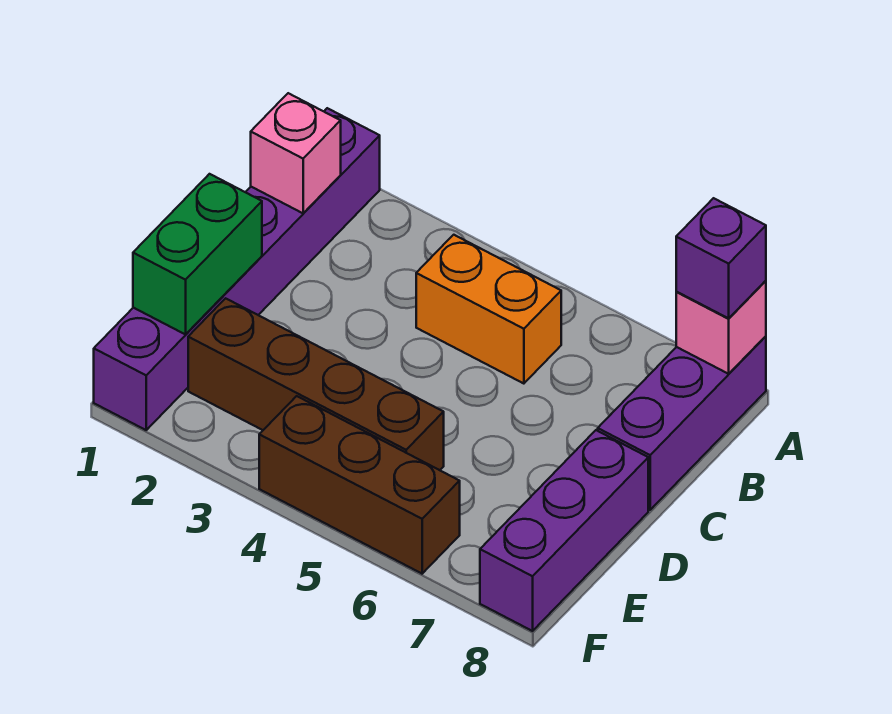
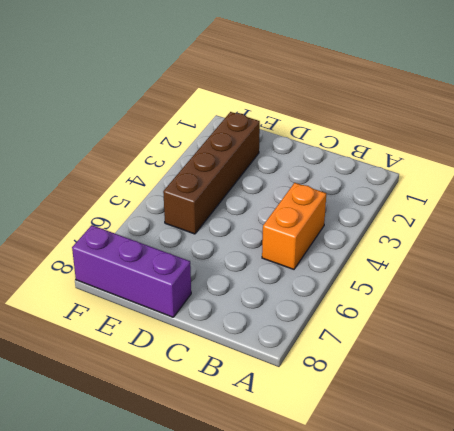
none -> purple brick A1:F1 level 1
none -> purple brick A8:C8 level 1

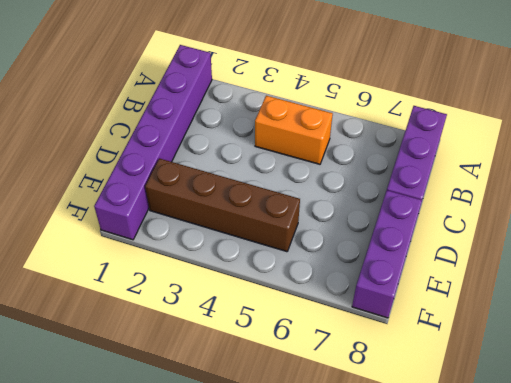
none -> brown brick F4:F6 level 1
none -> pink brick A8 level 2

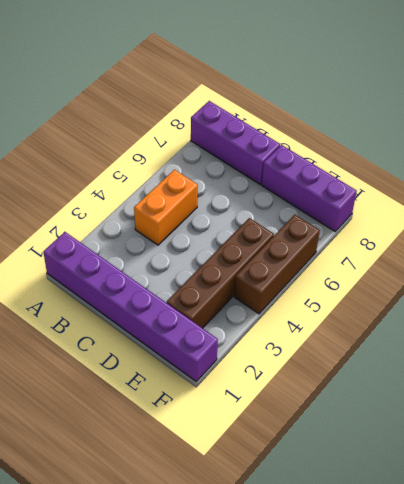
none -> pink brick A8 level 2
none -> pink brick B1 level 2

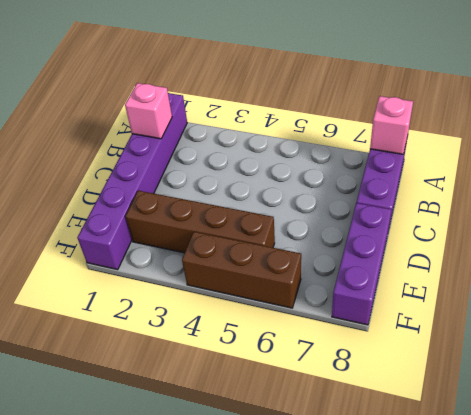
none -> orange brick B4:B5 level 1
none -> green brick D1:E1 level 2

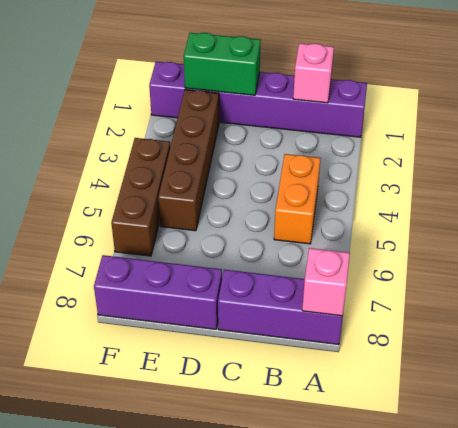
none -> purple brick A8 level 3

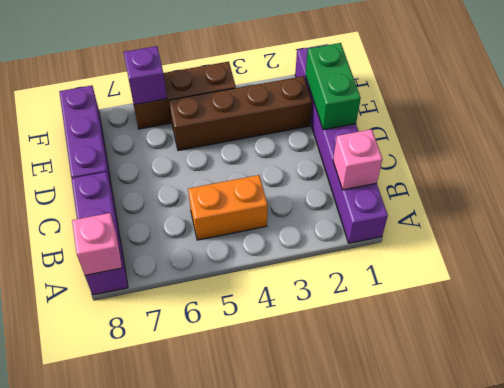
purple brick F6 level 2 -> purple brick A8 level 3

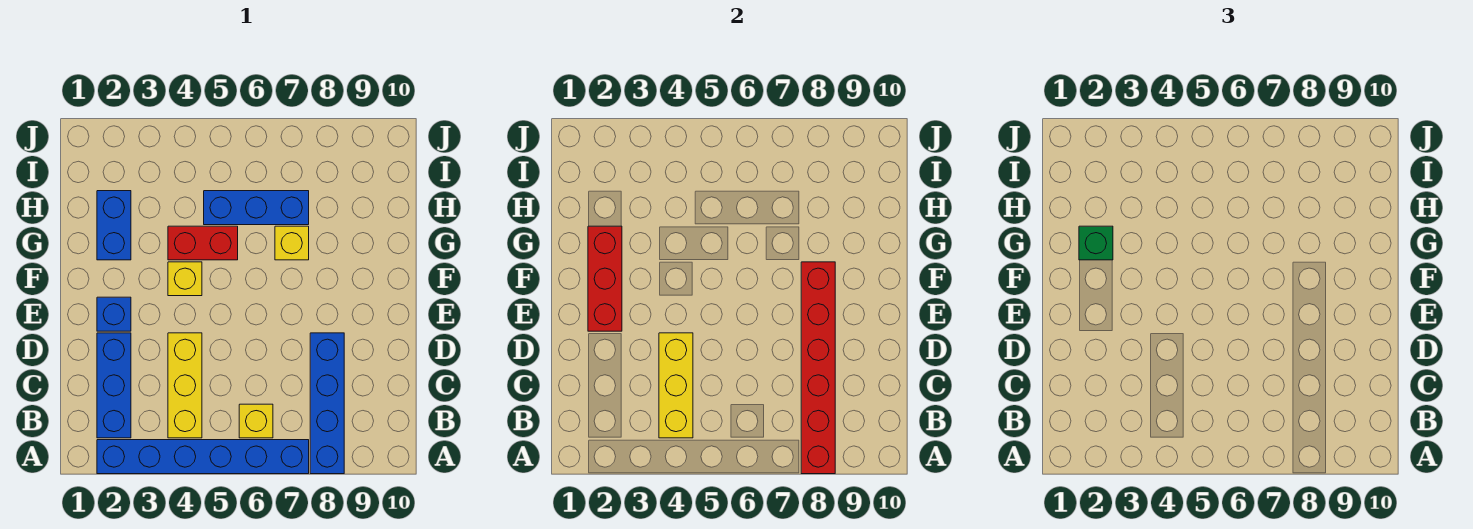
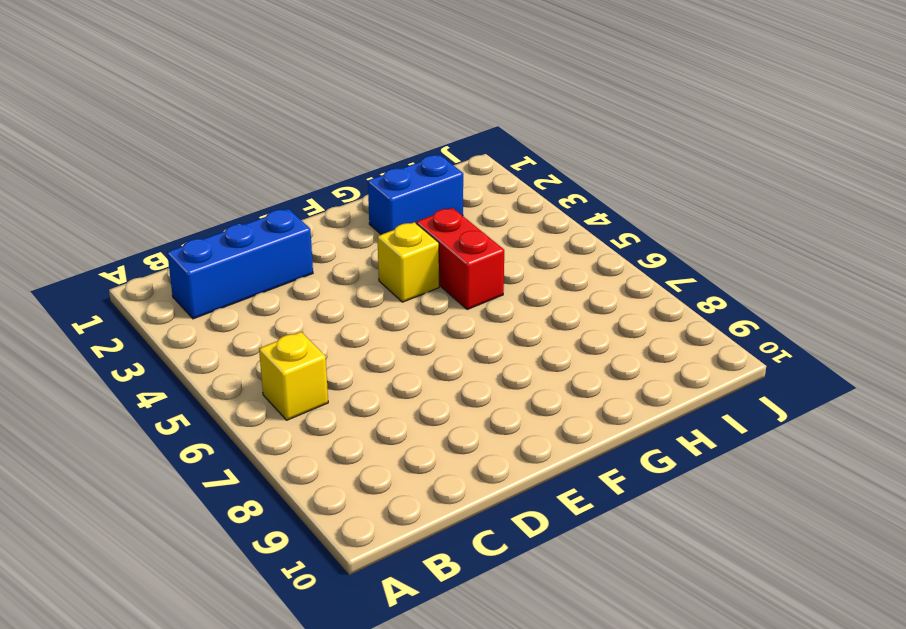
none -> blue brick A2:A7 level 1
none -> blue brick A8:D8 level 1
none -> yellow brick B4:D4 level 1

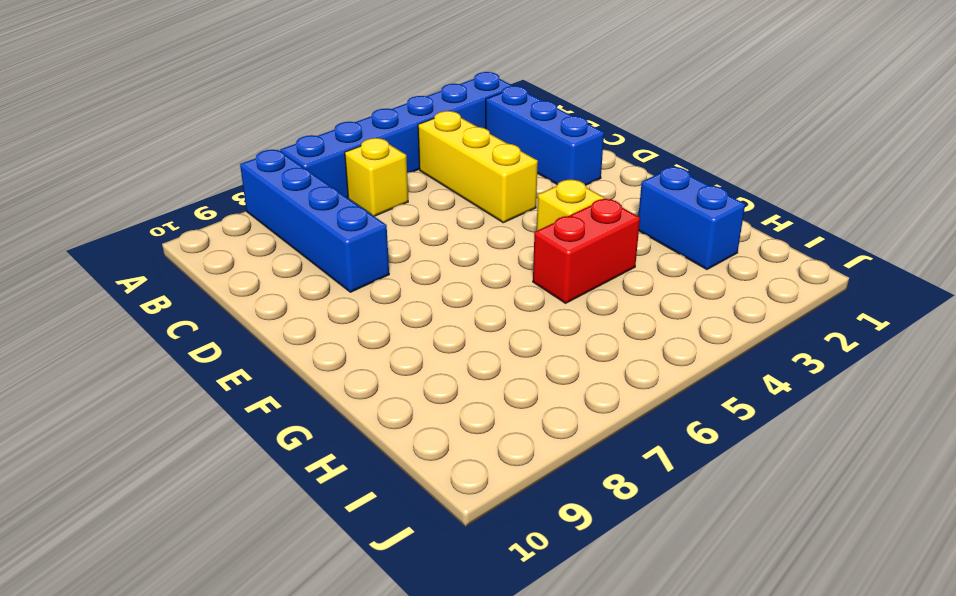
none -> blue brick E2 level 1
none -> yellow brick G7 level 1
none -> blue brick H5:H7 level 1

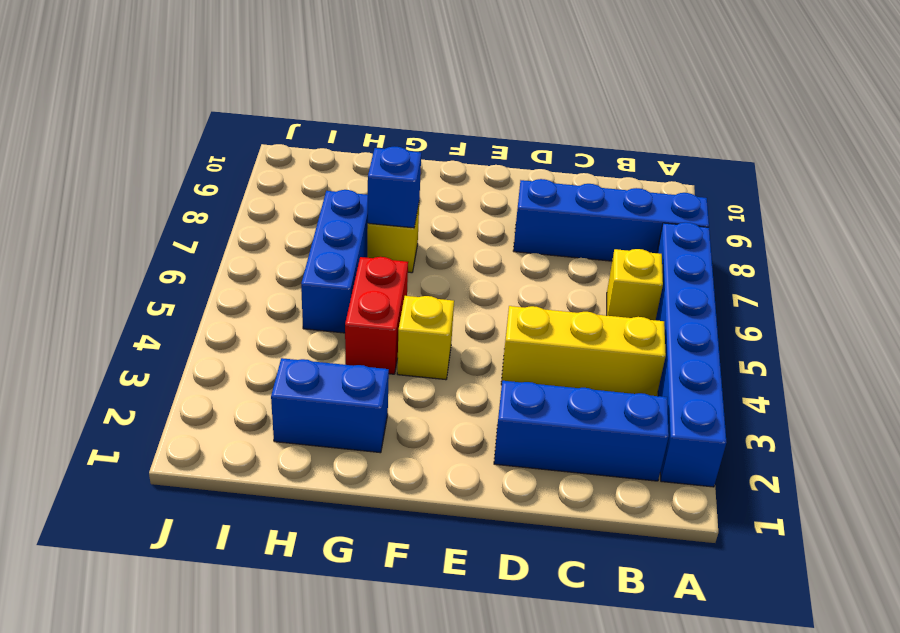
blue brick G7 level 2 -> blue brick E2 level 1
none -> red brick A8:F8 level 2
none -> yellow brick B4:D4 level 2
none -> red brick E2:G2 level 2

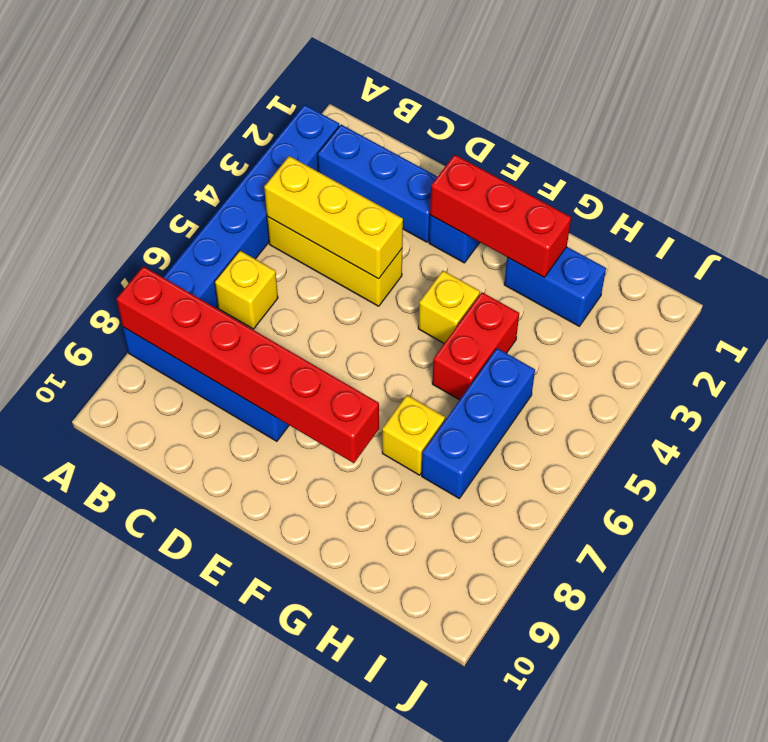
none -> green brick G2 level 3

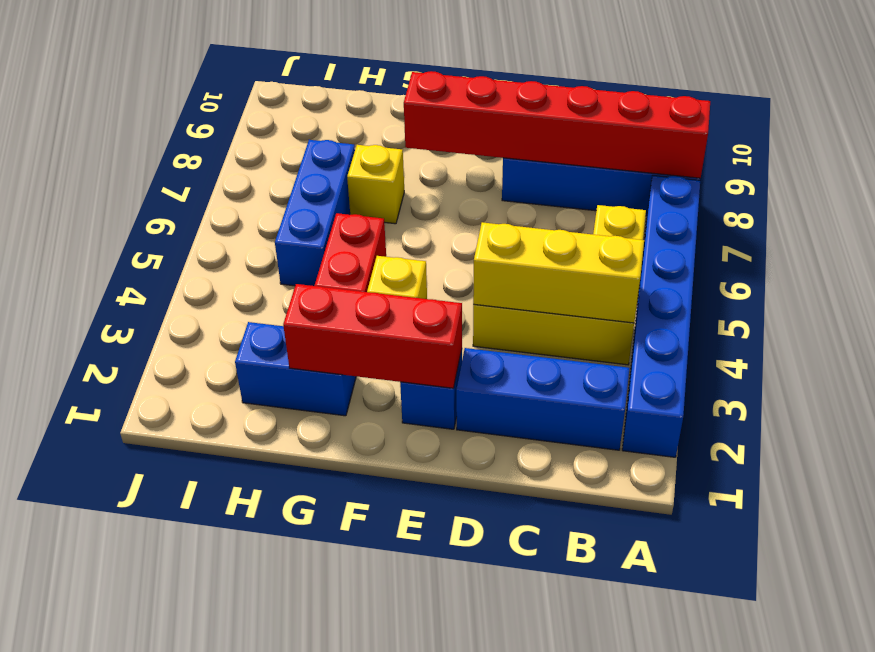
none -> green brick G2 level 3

### Task brief
Every line from the one with "none -> blue brick E2 level 1" through the last line of the material gets printed exactly, and nothing more. Omit the pictures.

### Output of the task
none -> blue brick E2 level 1
none -> yellow brick G7 level 1
none -> blue brick H5:H7 level 1

blue brick G7 level 2 -> blue brick E2 level 1
none -> red brick A8:F8 level 2
none -> yellow brick B4:D4 level 2
none -> red brick E2:G2 level 2

none -> green brick G2 level 3

none -> green brick G2 level 3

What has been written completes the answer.